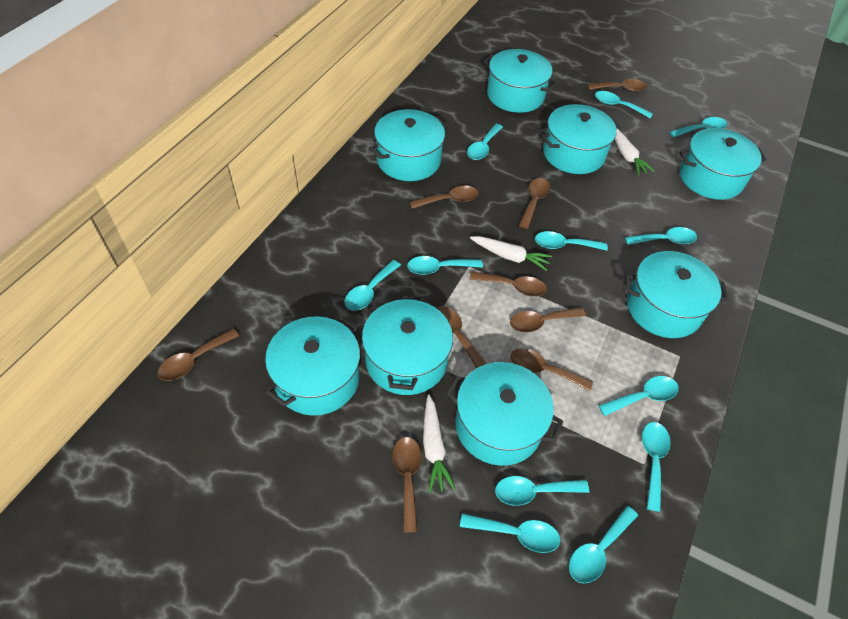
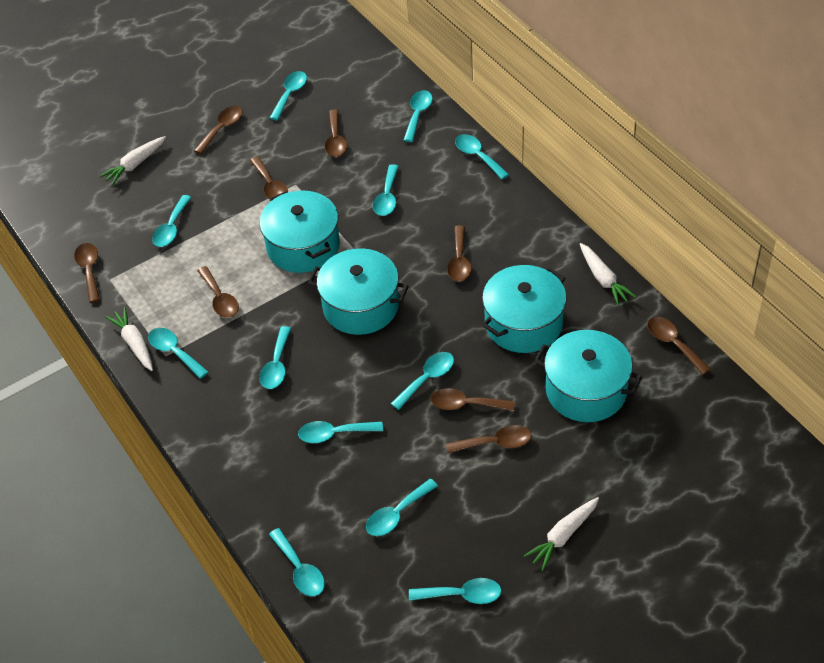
turquoise pot: 8 -> 4
white carrot: 3 -> 4

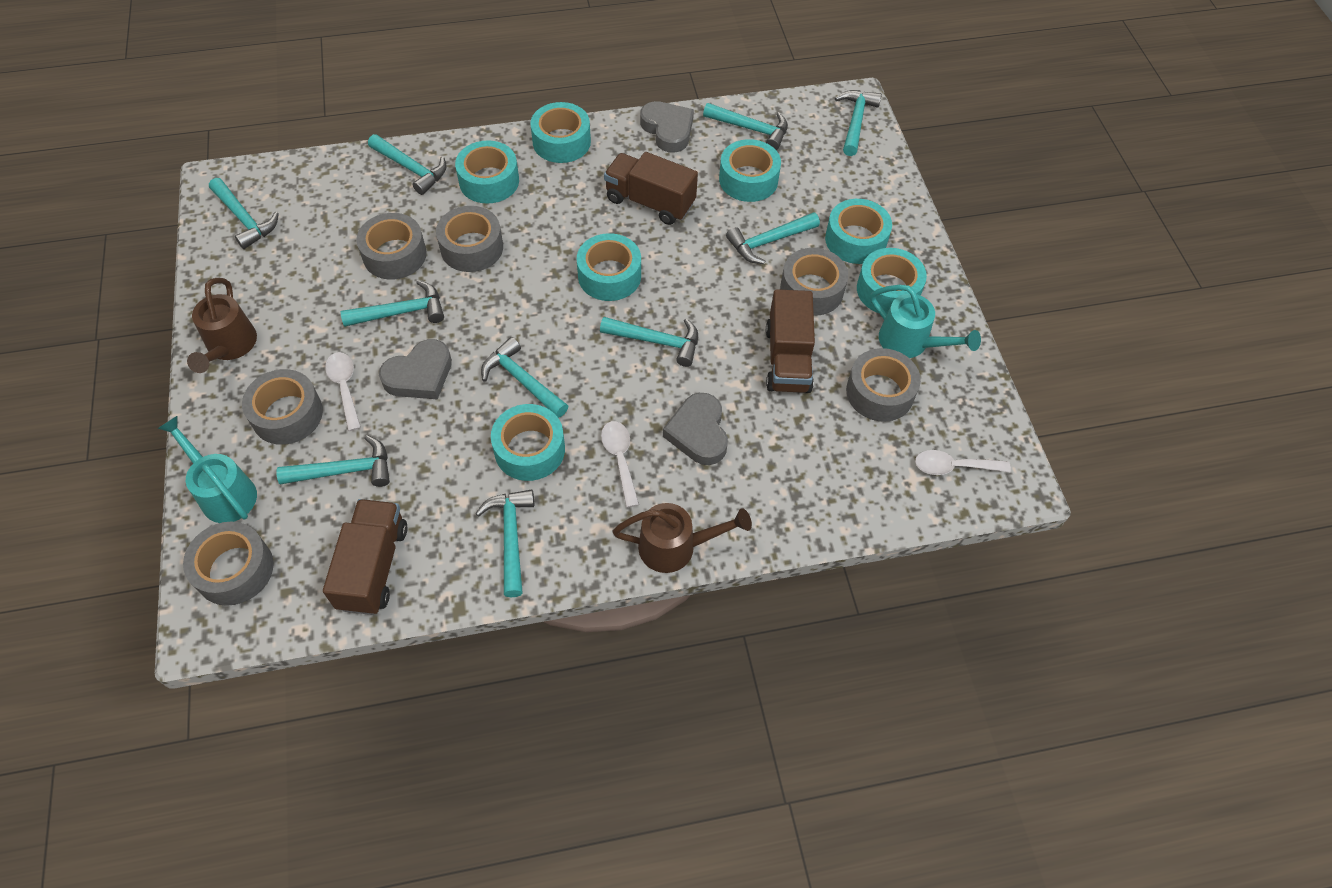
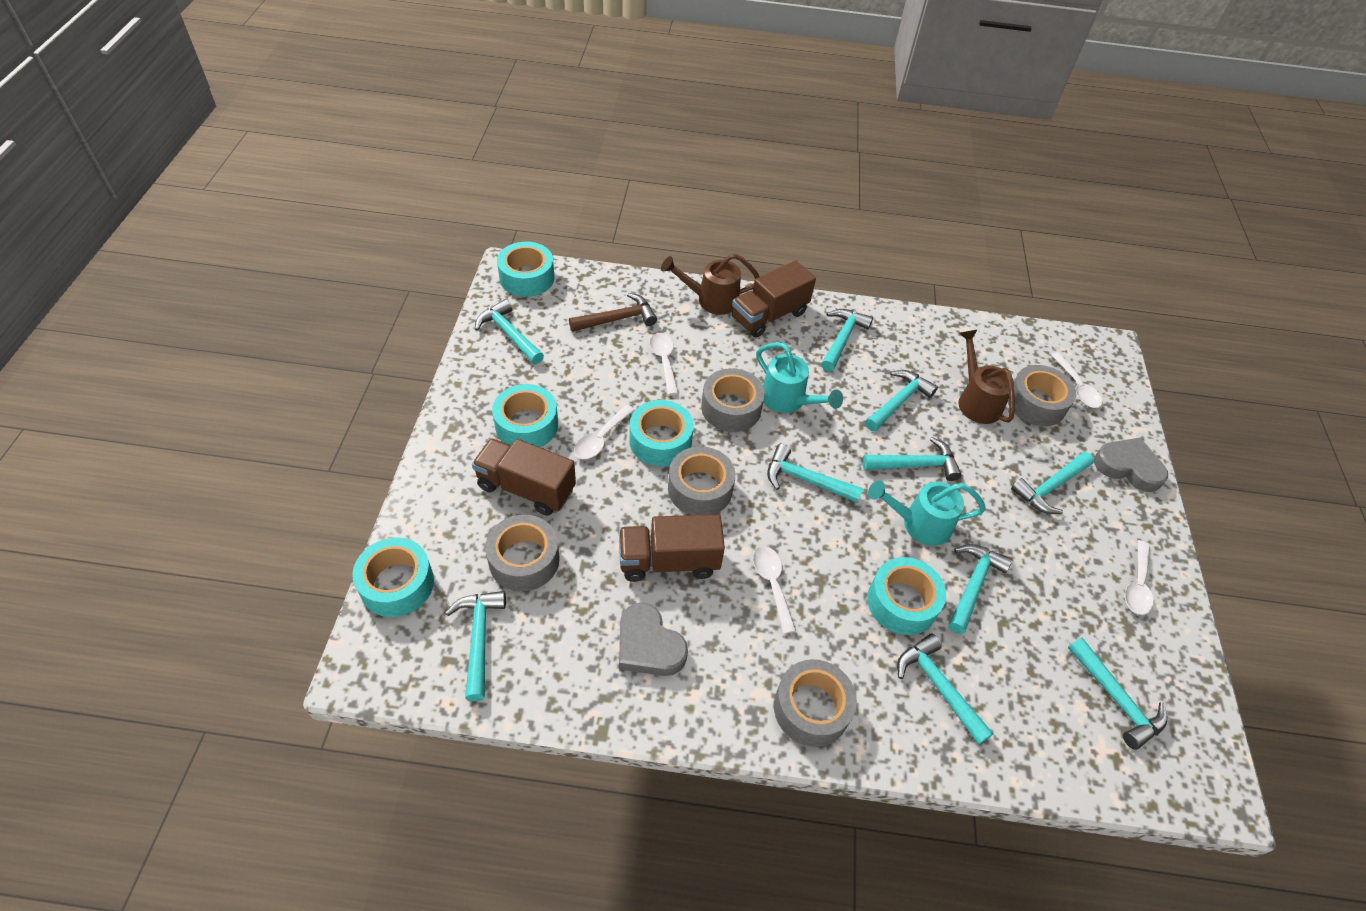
brown hammer: 0 -> 1
grey heart: 3 -> 2
grey tape: 6 -> 5
turquoise tape: 7 -> 5
white spoon: 3 -> 5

● Request
Return every record exactly. Pictures stay out.

● The completed task
turquoise pot: 8 -> 4
white carrot: 3 -> 4

brown hammer: 0 -> 1
grey heart: 3 -> 2
grey tape: 6 -> 5
turquoise tape: 7 -> 5
white spoon: 3 -> 5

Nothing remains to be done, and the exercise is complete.